━━ RECORDS FOR PROCESSING
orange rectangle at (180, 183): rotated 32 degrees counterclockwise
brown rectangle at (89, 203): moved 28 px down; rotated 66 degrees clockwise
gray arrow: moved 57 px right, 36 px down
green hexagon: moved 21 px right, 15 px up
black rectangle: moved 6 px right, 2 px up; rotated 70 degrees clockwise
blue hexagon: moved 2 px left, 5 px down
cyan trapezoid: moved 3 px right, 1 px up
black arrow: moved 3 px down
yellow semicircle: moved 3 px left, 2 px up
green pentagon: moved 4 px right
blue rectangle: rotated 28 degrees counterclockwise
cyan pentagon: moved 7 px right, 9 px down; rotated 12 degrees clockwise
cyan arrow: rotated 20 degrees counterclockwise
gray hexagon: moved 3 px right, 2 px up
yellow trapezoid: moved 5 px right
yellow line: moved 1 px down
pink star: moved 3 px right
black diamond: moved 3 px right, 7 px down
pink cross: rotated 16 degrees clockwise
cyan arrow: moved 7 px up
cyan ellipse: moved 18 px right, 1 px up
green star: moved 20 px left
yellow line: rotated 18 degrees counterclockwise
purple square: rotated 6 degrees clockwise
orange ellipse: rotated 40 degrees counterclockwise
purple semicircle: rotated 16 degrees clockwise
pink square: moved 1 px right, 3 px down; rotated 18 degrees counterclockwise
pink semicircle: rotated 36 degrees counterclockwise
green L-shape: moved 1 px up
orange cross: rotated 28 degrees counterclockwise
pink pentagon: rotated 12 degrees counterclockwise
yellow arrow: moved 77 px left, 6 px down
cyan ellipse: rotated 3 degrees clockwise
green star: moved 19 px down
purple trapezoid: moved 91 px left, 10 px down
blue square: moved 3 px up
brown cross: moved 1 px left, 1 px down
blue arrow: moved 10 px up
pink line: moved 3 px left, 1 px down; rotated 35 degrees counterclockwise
━━━━
The full listing above should be restated word for word.

orange rectangle at (180, 183): rotated 32 degrees counterclockwise
brown rectangle at (89, 203): moved 28 px down; rotated 66 degrees clockwise
gray arrow: moved 57 px right, 36 px down
green hexagon: moved 21 px right, 15 px up
black rectangle: moved 6 px right, 2 px up; rotated 70 degrees clockwise
blue hexagon: moved 2 px left, 5 px down
cyan trapezoid: moved 3 px right, 1 px up
black arrow: moved 3 px down
yellow semicircle: moved 3 px left, 2 px up
green pentagon: moved 4 px right
blue rectangle: rotated 28 degrees counterclockwise
cyan pentagon: moved 7 px right, 9 px down; rotated 12 degrees clockwise
cyan arrow: rotated 20 degrees counterclockwise
gray hexagon: moved 3 px right, 2 px up
yellow trapezoid: moved 5 px right
yellow line: moved 1 px down
pink star: moved 3 px right
black diamond: moved 3 px right, 7 px down
pink cross: rotated 16 degrees clockwise
cyan arrow: moved 7 px up
cyan ellipse: moved 18 px right, 1 px up
green star: moved 20 px left
yellow line: rotated 18 degrees counterclockwise
purple square: rotated 6 degrees clockwise
orange ellipse: rotated 40 degrees counterclockwise
purple semicircle: rotated 16 degrees clockwise
pink square: moved 1 px right, 3 px down; rotated 18 degrees counterclockwise
pink semicircle: rotated 36 degrees counterclockwise
green L-shape: moved 1 px up
orange cross: rotated 28 degrees counterclockwise
pink pentagon: rotated 12 degrees counterclockwise
yellow arrow: moved 77 px left, 6 px down
cyan ellipse: rotated 3 degrees clockwise
green star: moved 19 px down
purple trapezoid: moved 91 px left, 10 px down
blue square: moved 3 px up
brown cross: moved 1 px left, 1 px down
blue arrow: moved 10 px up
pink line: moved 3 px left, 1 px down; rotated 35 degrees counterclockwise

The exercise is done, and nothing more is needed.